Entries shown:
+ + + + +
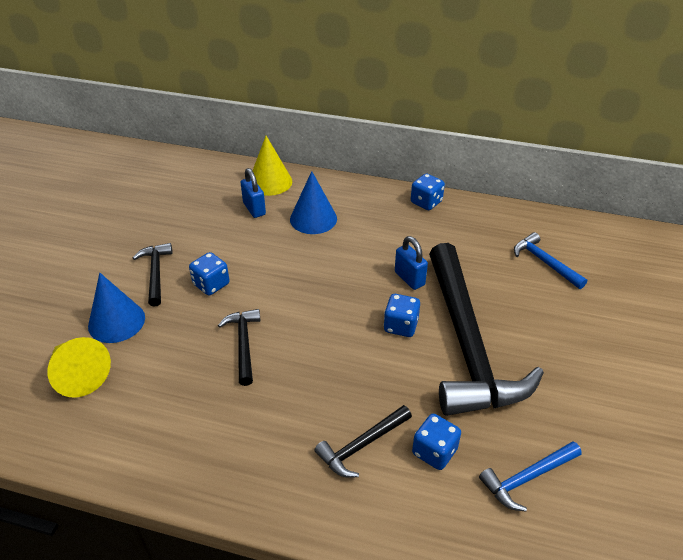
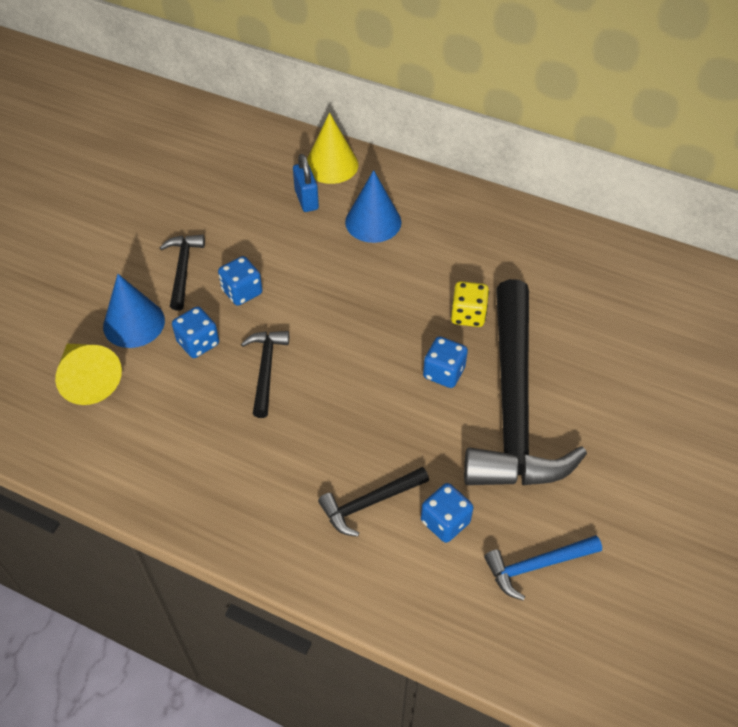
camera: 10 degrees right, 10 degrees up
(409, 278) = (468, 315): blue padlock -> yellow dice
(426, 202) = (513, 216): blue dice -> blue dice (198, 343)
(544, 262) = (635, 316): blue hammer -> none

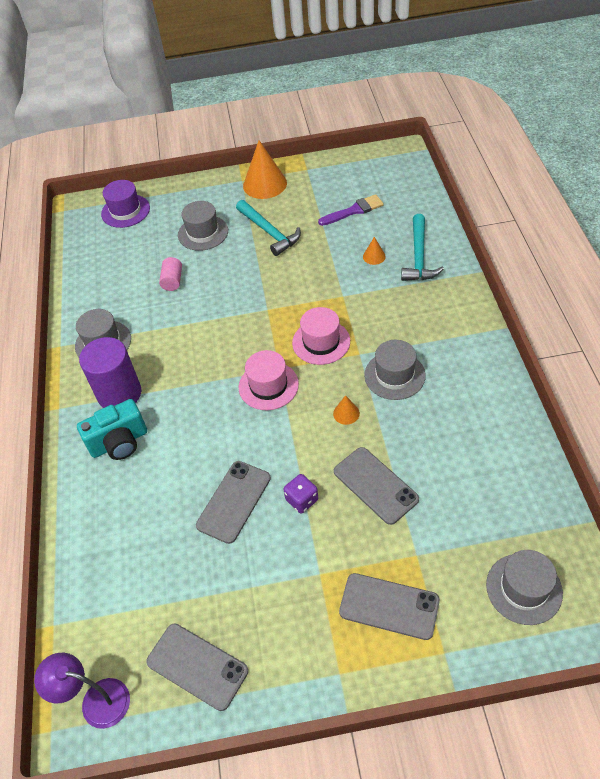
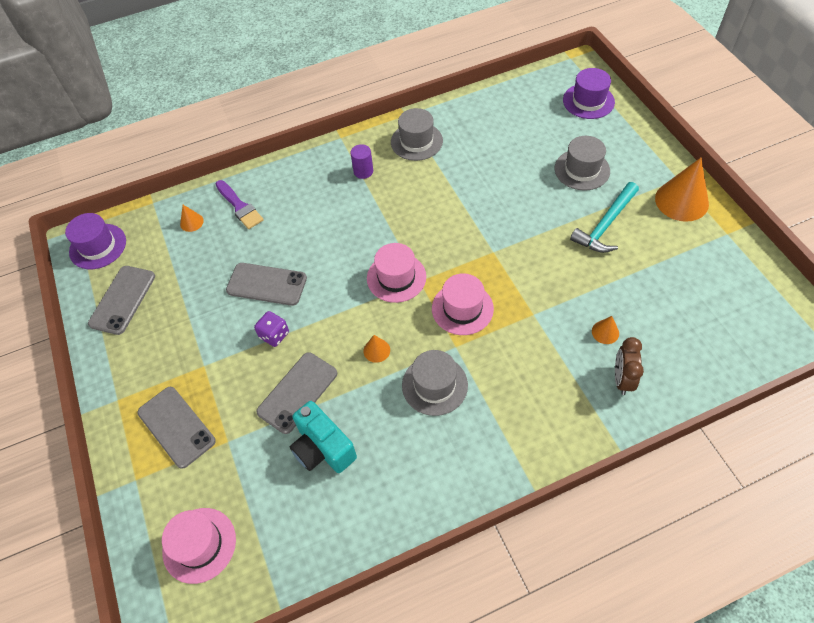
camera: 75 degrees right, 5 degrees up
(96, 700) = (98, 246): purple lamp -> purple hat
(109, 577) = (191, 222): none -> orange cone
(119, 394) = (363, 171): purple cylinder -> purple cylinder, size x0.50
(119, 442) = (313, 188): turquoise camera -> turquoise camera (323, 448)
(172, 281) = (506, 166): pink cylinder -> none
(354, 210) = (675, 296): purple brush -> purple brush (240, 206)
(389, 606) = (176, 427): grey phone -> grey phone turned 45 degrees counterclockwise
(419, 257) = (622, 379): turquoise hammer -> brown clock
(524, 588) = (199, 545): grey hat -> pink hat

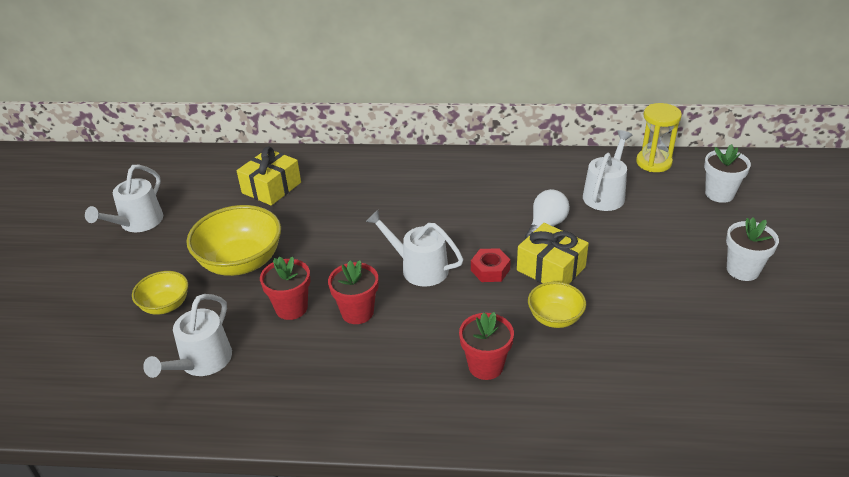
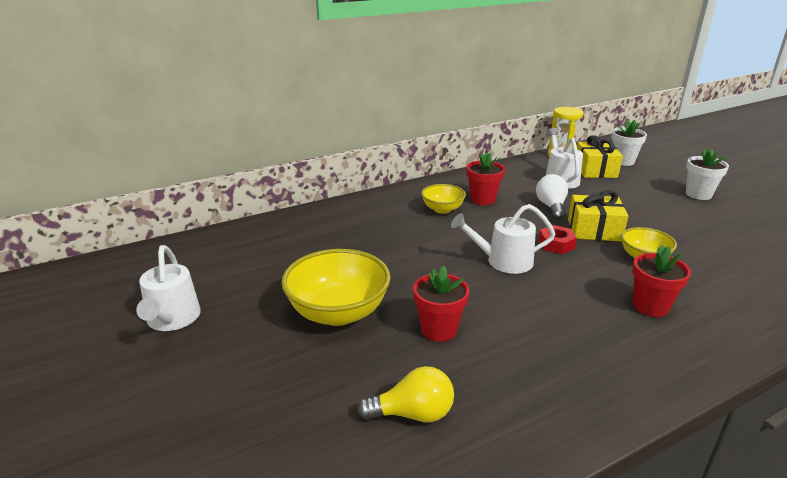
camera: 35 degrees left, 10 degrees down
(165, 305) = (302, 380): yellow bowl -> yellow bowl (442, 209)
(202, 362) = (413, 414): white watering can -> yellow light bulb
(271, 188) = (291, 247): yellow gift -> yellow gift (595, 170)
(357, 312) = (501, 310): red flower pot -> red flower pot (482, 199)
+ + + + +
From the records above, transcribe exactly the lines starting at the one containing "(544, 262) = (635, 316): blue hammer -> none" and ending at the one containing "(419, 257) = (622, 379): turquoise". Skip the pictures.

(544, 262) = (635, 316): blue hammer -> none

camera: 75 degrees right, 5 degrees up
(96, 700) = (98, 246): purple lamp -> purple hat
(109, 577) = (191, 222): none -> orange cone
(119, 394) = (363, 171): purple cylinder -> purple cylinder, size x0.50
(119, 442) = (313, 188): turquoise camera -> turquoise camera (323, 448)
(172, 281) = (506, 166): pink cylinder -> none
(354, 210) = (675, 296): purple brush -> purple brush (240, 206)
(389, 606) = (176, 427): grey phone -> grey phone turned 45 degrees counterclockwise
(419, 257) = (622, 379): turquoise hammer -> brown clock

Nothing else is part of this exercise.